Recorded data
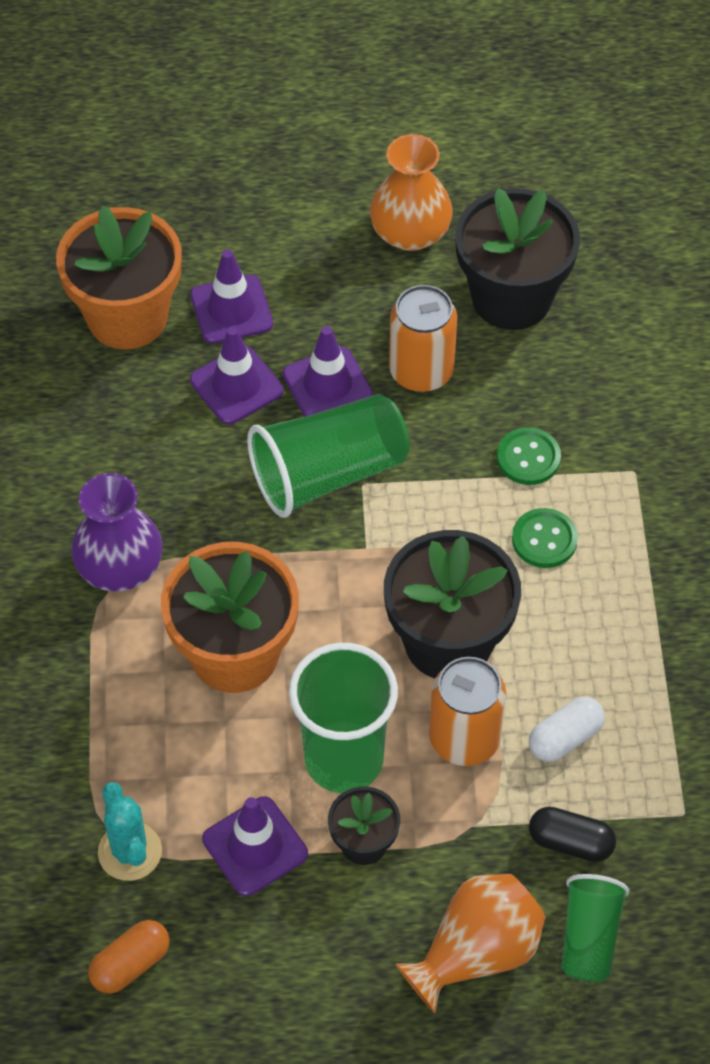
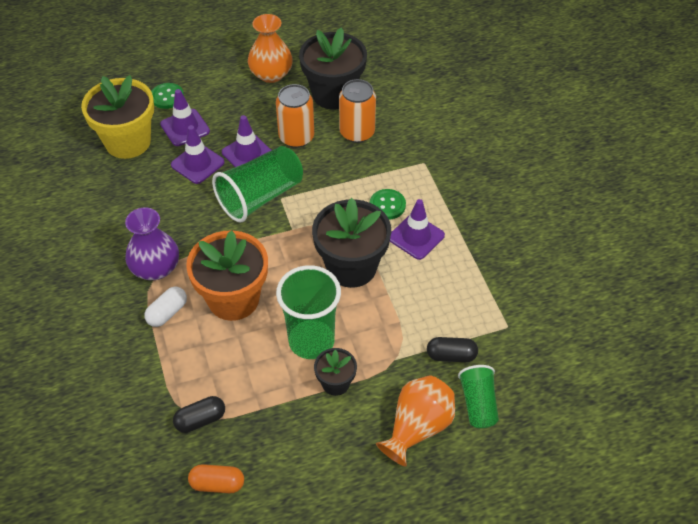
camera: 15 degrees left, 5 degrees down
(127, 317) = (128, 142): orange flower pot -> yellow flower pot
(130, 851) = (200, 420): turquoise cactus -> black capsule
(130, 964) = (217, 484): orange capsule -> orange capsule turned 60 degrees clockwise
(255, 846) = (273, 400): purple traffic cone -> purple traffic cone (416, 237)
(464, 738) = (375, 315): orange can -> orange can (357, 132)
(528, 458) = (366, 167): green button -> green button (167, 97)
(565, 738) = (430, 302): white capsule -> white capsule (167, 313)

> _YOUR TASK_
All the records need to be set down word for word, with the images left out.

> _REPLY TO THE EXERCISE_
camera: 15 degrees left, 5 degrees down
(127, 317) = (128, 142): orange flower pot -> yellow flower pot
(130, 851) = (200, 420): turquoise cactus -> black capsule
(130, 964) = (217, 484): orange capsule -> orange capsule turned 60 degrees clockwise
(255, 846) = (273, 400): purple traffic cone -> purple traffic cone (416, 237)
(464, 738) = (375, 315): orange can -> orange can (357, 132)
(528, 458) = (366, 167): green button -> green button (167, 97)
(565, 738) = (430, 302): white capsule -> white capsule (167, 313)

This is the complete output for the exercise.